• _Change detection outputs_
'''
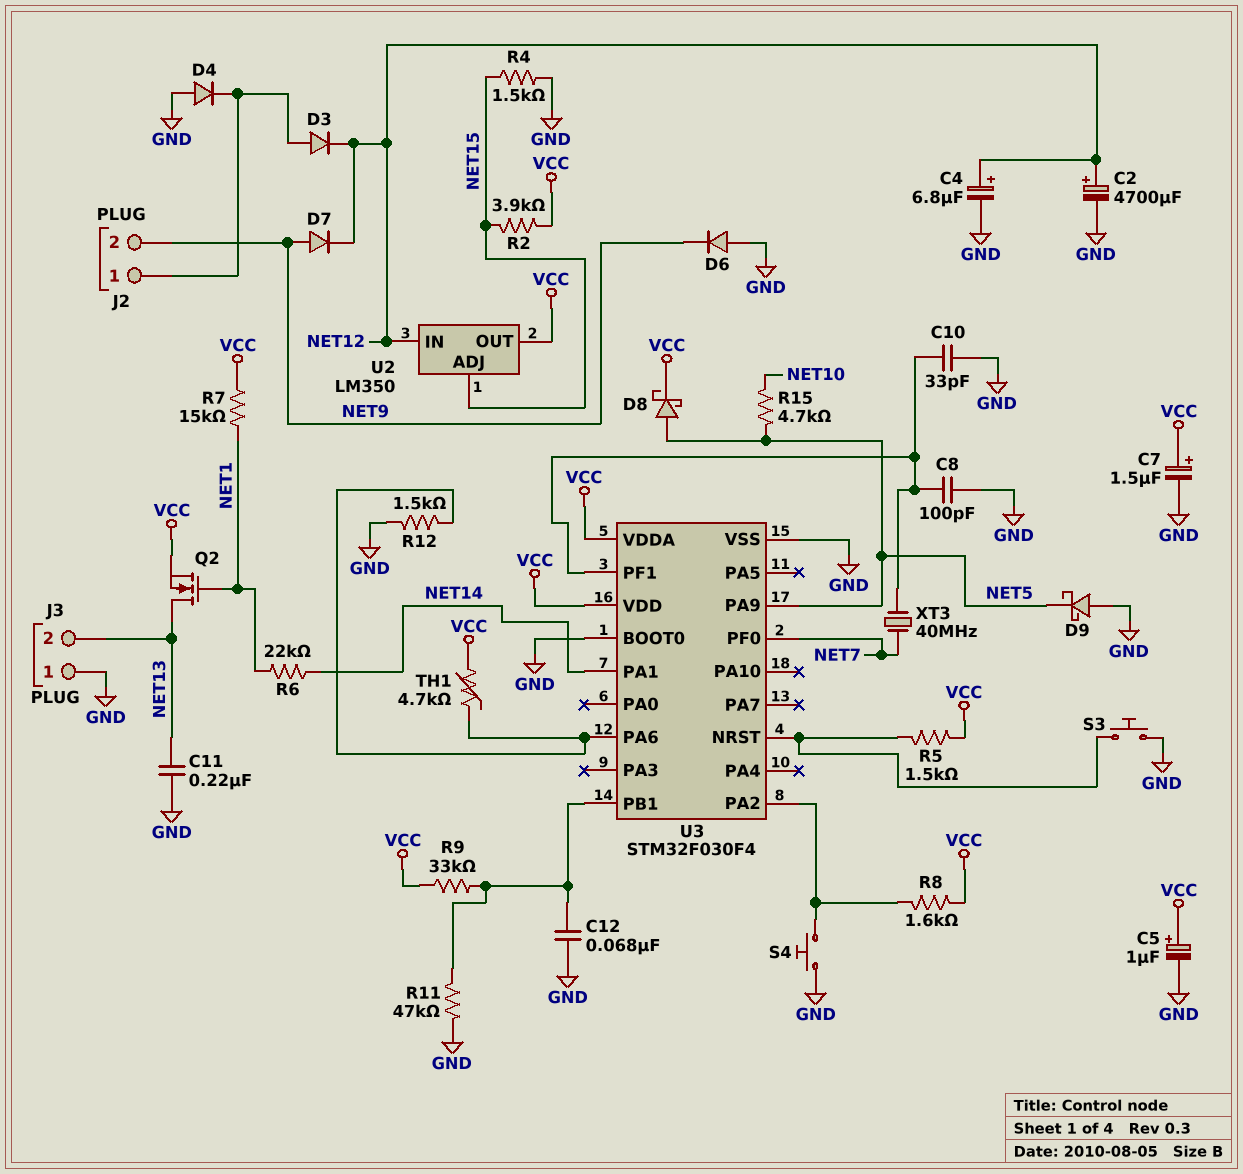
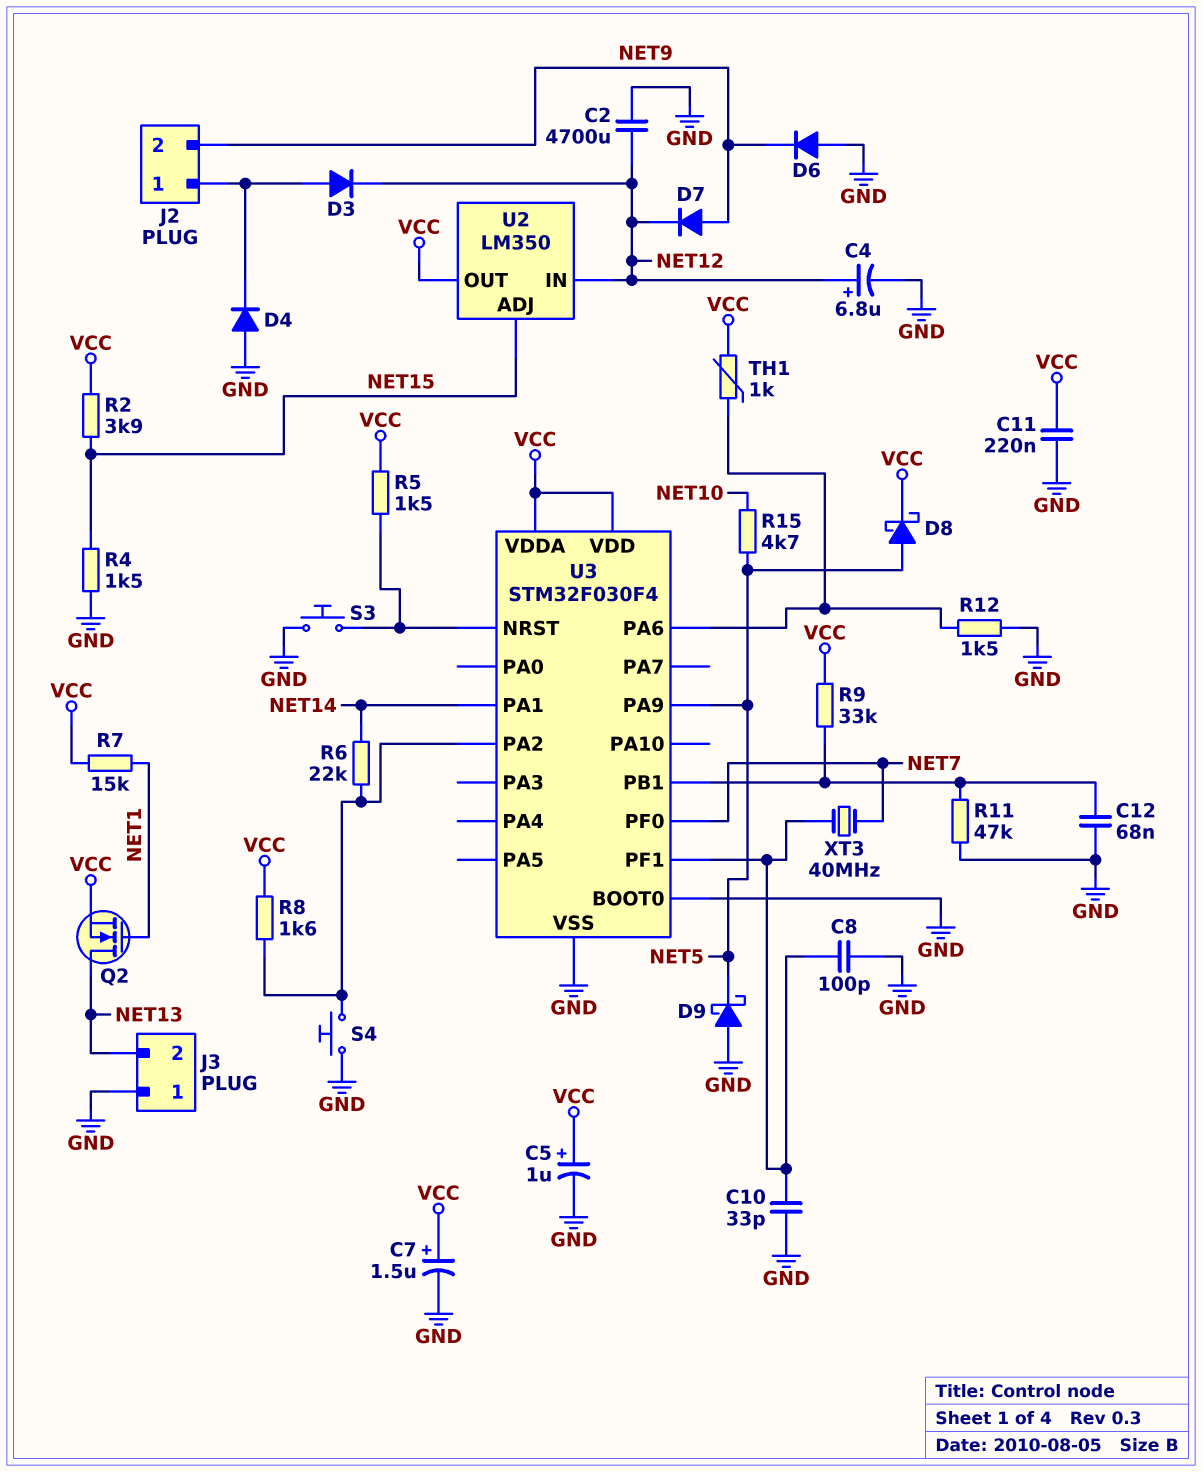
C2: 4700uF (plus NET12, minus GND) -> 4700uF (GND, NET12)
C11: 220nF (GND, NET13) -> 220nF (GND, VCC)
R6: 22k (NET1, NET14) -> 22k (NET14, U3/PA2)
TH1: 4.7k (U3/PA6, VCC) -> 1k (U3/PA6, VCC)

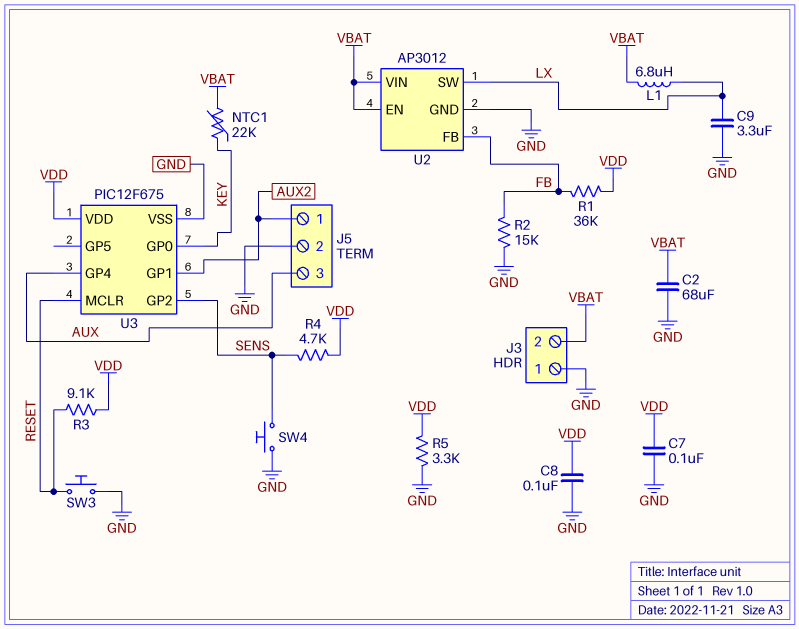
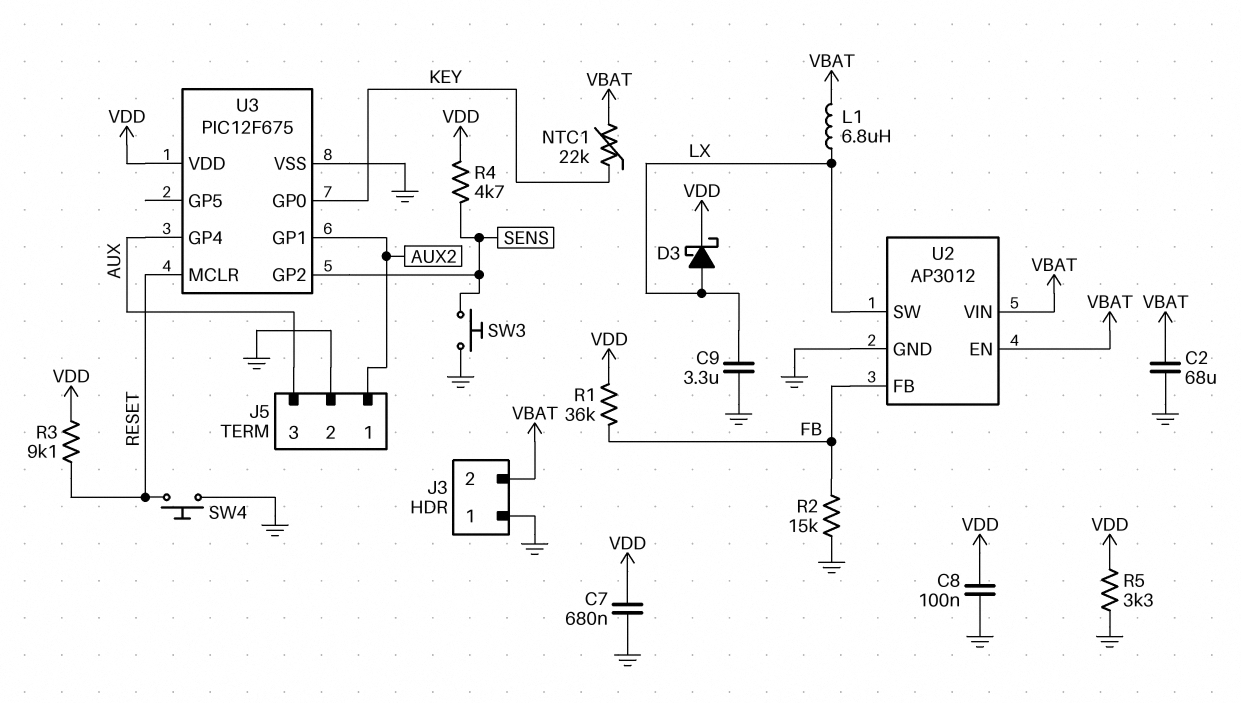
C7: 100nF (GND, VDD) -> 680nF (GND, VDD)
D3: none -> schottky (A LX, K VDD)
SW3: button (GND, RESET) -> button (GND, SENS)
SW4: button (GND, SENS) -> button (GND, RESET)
'''
• _TRY IT_
Wherever the word "RESET" turns up in a line of the entries above, copy that line.

• _EXERCISE ANSWER_
SW3: button (GND, RESET) -> button (GND, SENS)
SW4: button (GND, SENS) -> button (GND, RESET)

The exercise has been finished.